§ Problem statement:
Within the listing that follows, reproduce exactly the lines starting at the line with "camera: 10 degrees right, 10 degrees down" and ending at the line with "(732, 214) = (358, 548): orange", inclusive, and only those. Pictures are dropped.
___ Input material
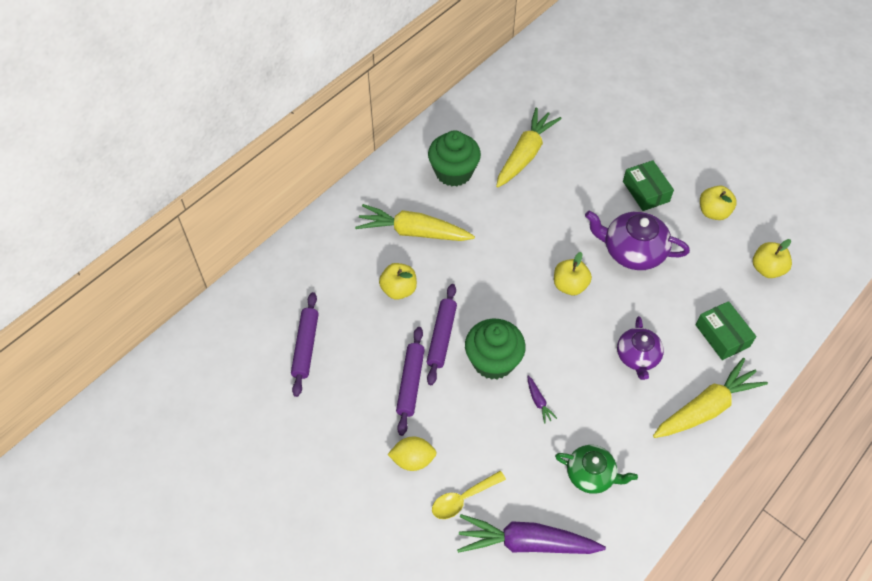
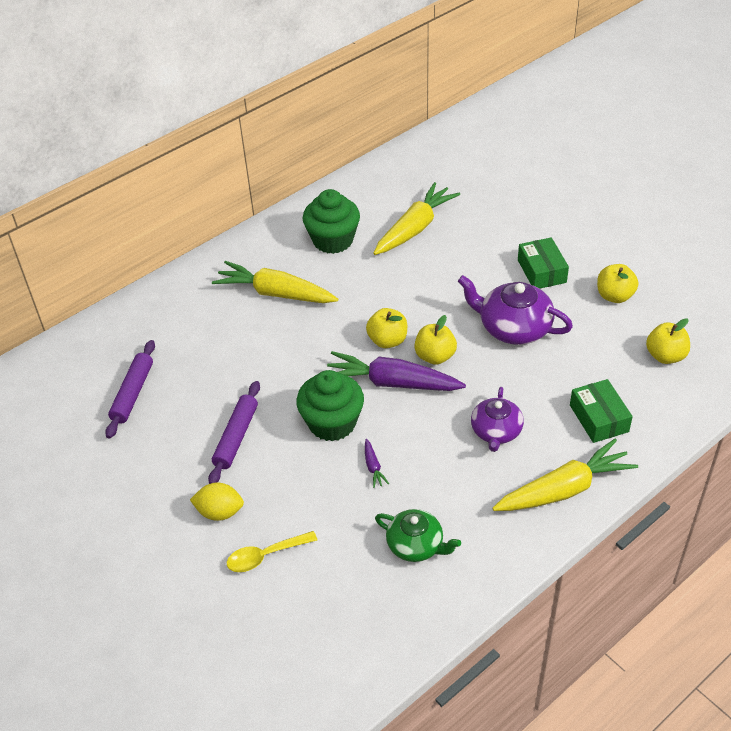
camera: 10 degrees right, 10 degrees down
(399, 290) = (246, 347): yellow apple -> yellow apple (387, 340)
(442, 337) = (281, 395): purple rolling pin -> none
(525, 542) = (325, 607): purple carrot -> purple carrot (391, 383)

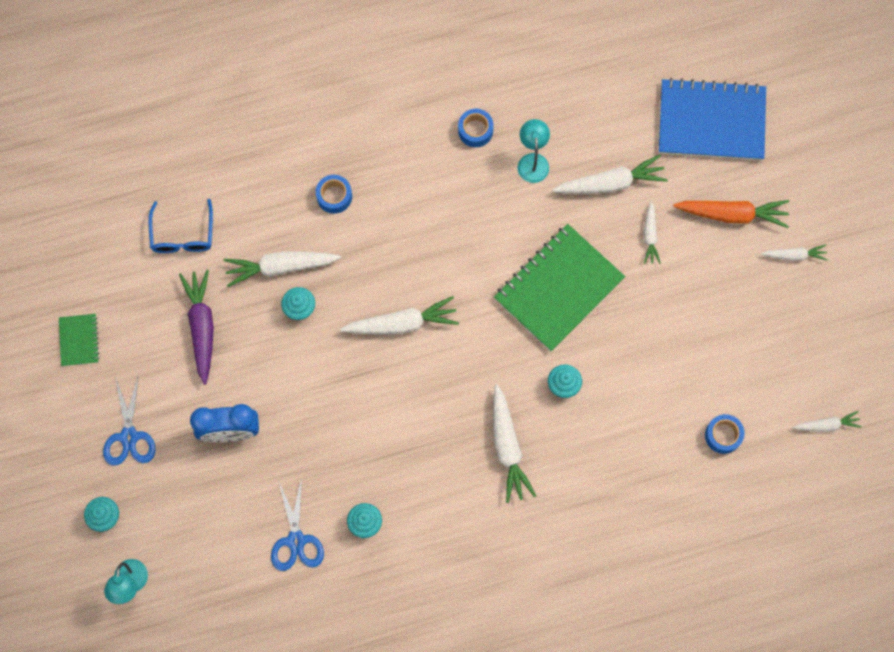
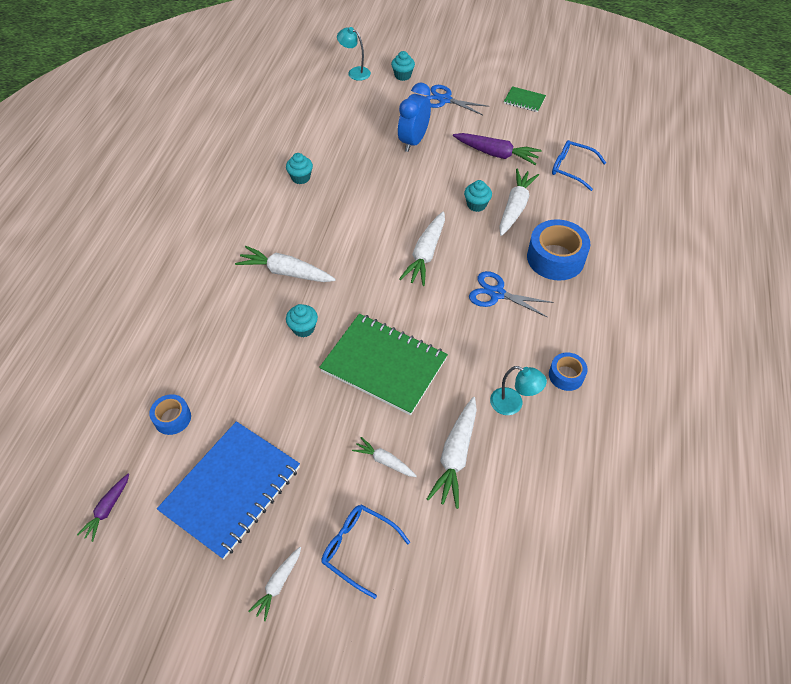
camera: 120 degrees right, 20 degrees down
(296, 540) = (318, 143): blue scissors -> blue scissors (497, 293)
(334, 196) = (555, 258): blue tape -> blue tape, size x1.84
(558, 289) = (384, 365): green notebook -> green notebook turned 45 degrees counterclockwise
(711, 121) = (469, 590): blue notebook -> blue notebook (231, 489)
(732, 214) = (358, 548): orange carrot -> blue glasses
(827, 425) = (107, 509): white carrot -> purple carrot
______
___ Input material
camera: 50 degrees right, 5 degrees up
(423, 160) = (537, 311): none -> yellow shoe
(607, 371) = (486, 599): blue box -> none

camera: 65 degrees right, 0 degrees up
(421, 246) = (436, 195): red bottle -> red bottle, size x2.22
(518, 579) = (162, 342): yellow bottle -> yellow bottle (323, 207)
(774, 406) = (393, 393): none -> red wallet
______
§ Exercise response:
camera: 10 degrees right, 10 degrees down
(399, 290) = (246, 347): yellow apple -> yellow apple (387, 340)
(442, 337) = (281, 395): purple rolling pin -> none
(525, 542) = (325, 607): purple carrot -> purple carrot (391, 383)

camera: 120 degrees right, 20 degrees down
(296, 540) = (318, 143): blue scissors -> blue scissors (497, 293)
(334, 196) = (555, 258): blue tape -> blue tape, size x1.84
(558, 289) = (384, 365): green notebook -> green notebook turned 45 degrees counterclockwise
(711, 121) = (469, 590): blue notebook -> blue notebook (231, 489)
(732, 214) = (358, 548): orange carrot -> blue glasses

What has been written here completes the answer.